───── Data excerpts ─────
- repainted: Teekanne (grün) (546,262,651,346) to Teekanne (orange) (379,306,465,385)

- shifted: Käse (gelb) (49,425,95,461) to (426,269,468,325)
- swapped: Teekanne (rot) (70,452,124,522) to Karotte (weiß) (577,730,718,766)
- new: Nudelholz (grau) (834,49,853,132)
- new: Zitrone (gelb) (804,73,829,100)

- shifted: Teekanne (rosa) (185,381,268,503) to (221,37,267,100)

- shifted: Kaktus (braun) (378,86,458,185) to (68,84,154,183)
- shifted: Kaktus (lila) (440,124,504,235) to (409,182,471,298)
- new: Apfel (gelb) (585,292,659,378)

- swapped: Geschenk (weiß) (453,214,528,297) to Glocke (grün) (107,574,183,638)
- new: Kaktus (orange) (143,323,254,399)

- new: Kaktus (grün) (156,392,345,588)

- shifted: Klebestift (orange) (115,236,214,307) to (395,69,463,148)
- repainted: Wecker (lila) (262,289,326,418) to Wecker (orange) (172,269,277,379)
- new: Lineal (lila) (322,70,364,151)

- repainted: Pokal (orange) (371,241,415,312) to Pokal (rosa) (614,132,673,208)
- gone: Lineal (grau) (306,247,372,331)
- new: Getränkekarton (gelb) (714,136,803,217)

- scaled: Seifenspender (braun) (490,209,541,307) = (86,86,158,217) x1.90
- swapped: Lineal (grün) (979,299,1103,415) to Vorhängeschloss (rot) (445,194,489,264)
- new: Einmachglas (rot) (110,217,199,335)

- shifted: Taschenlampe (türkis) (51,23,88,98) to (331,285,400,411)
─────
* What is required: Copy exactly the stretch of data above from the line with "- repainted: Wecker" through the line with "- swapped: Lineal", and omit all other lines.

* Your solution:
- repainted: Wecker (lila) (262,289,326,418) to Wecker (orange) (172,269,277,379)
- new: Lineal (lila) (322,70,364,151)

- repainted: Pokal (orange) (371,241,415,312) to Pokal (rosa) (614,132,673,208)
- gone: Lineal (grau) (306,247,372,331)
- new: Getränkekarton (gelb) (714,136,803,217)

- scaled: Seifenspender (braun) (490,209,541,307) = (86,86,158,217) x1.90
- swapped: Lineal (grün) (979,299,1103,415) to Vorhängeschloss (rot) (445,194,489,264)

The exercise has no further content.